• **Work required**
All records that follow are to be copied exactly, with images omitted.

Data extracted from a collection

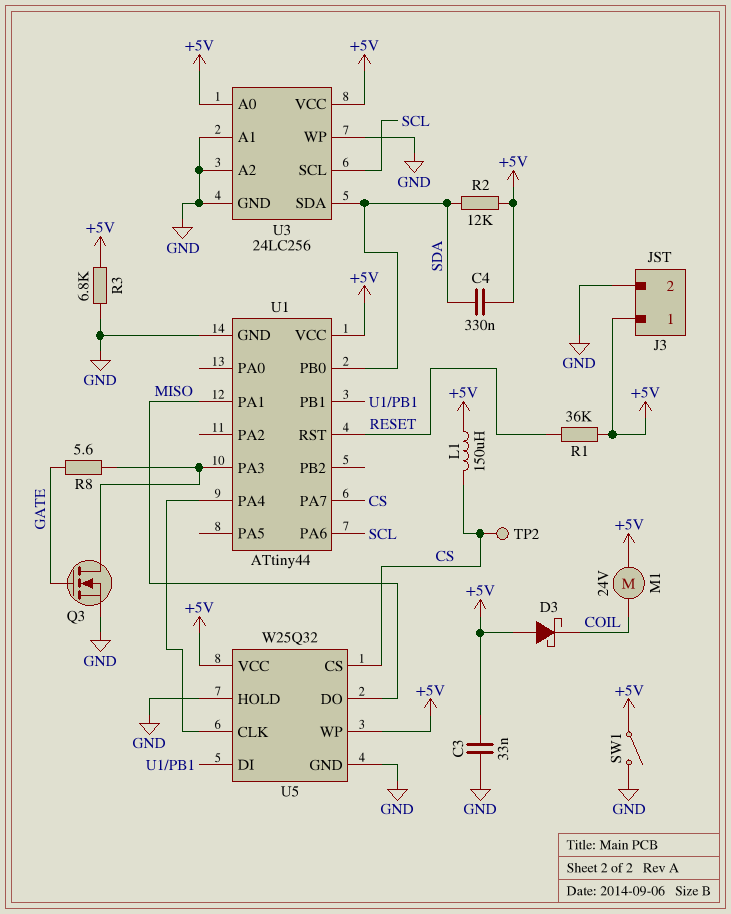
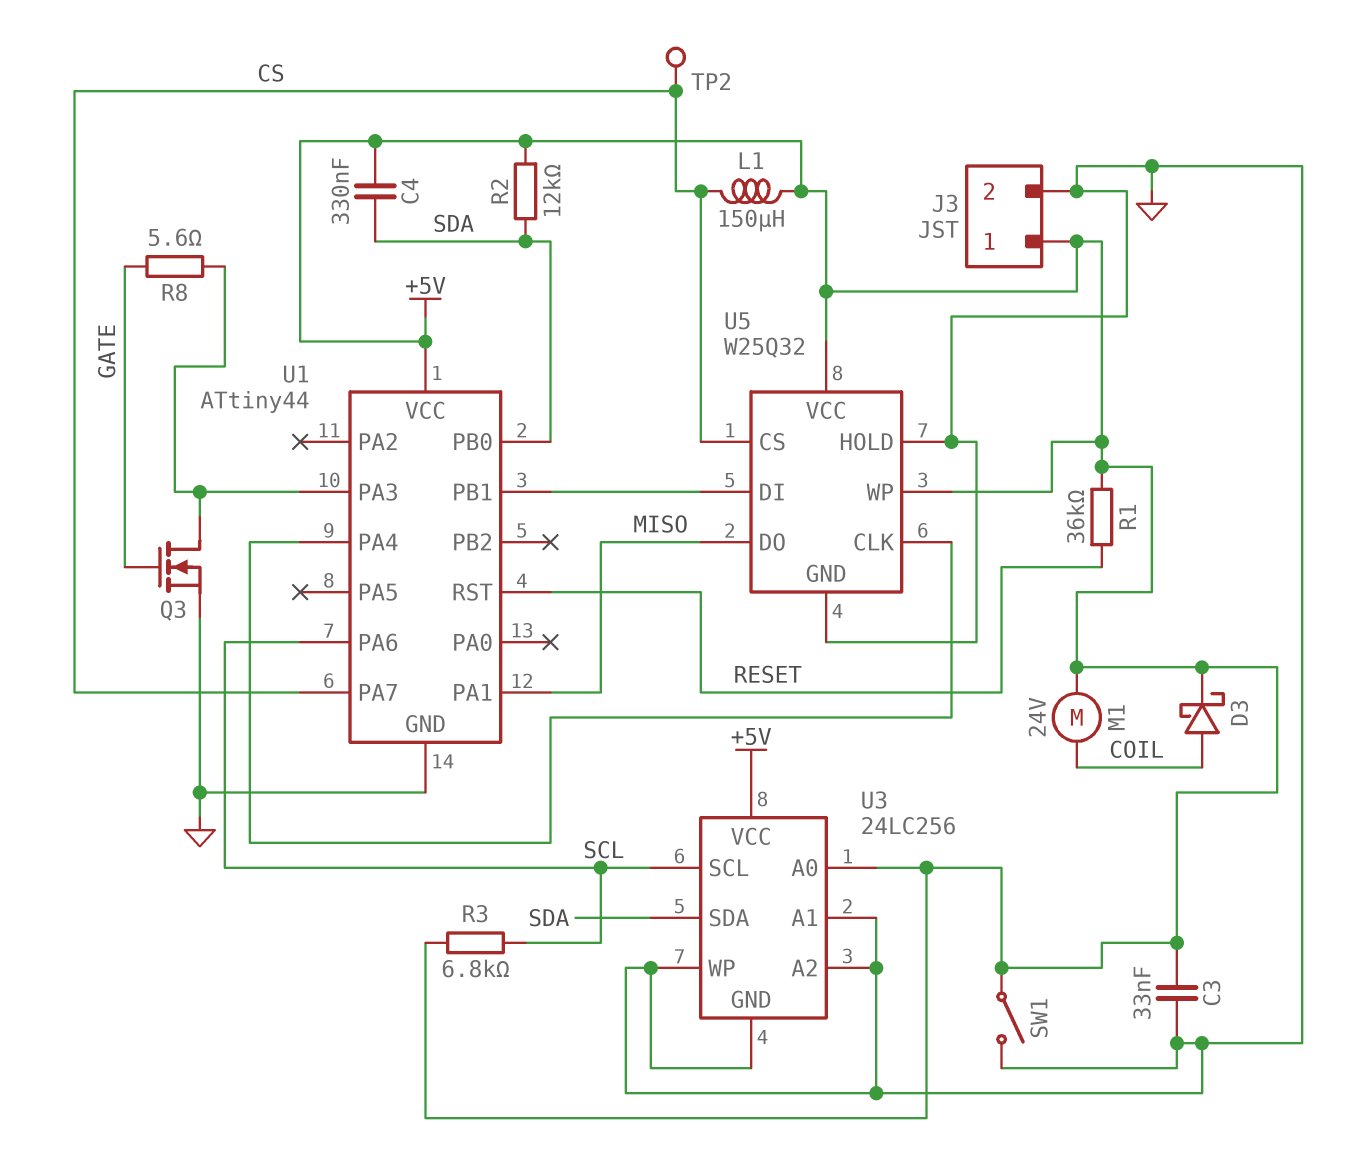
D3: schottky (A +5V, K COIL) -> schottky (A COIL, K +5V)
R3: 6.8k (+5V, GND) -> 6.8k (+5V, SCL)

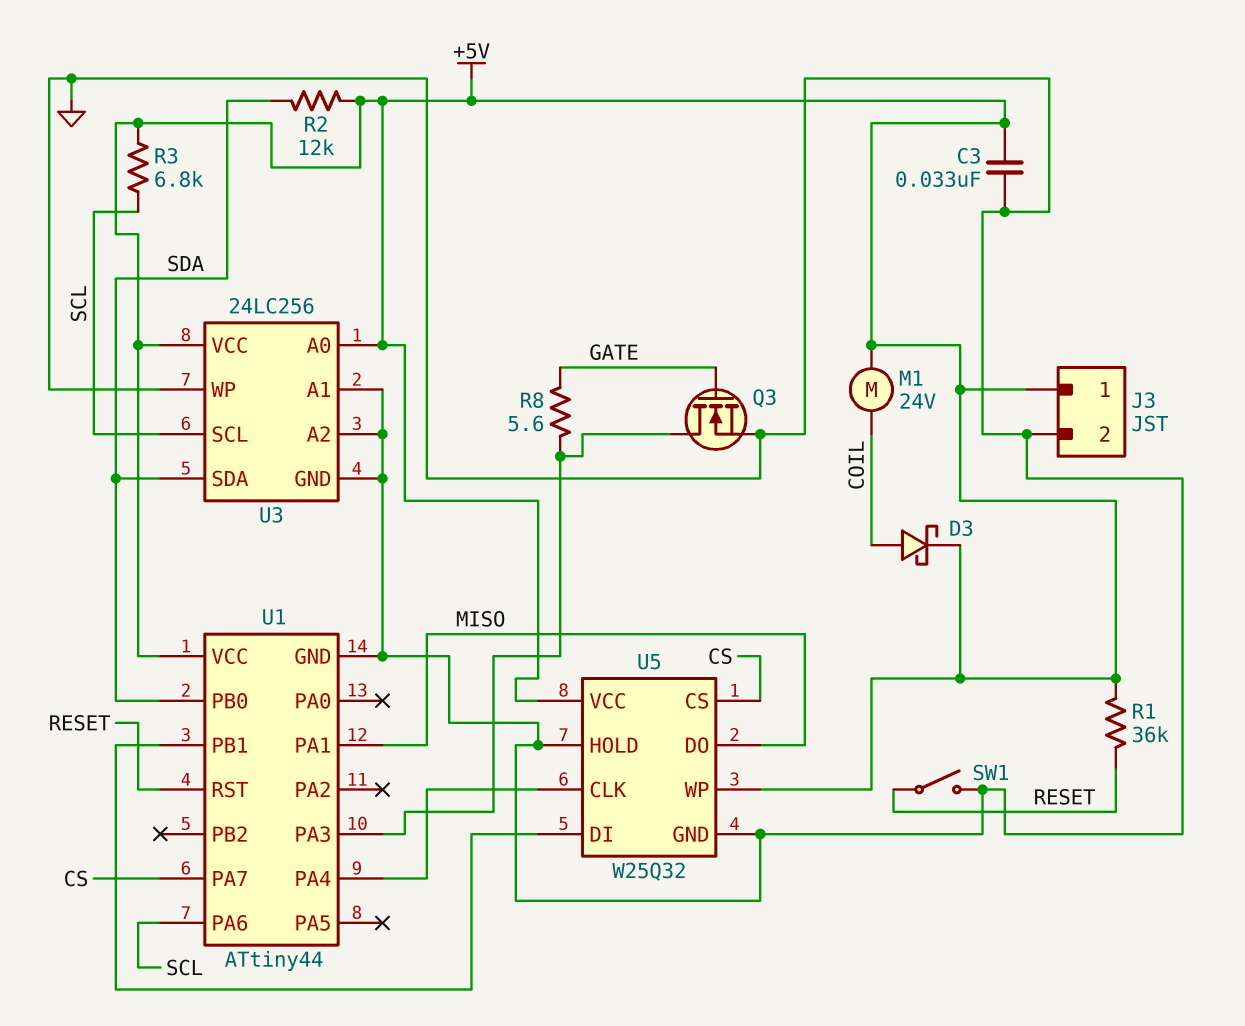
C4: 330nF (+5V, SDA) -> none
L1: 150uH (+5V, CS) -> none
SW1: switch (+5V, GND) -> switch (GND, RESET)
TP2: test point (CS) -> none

• **Answer area**
D3: schottky (A +5V, K COIL) -> schottky (A COIL, K +5V)
R3: 6.8k (+5V, GND) -> 6.8k (+5V, SCL)

C4: 330nF (+5V, SDA) -> none
L1: 150uH (+5V, CS) -> none
SW1: switch (+5V, GND) -> switch (GND, RESET)
TP2: test point (CS) -> none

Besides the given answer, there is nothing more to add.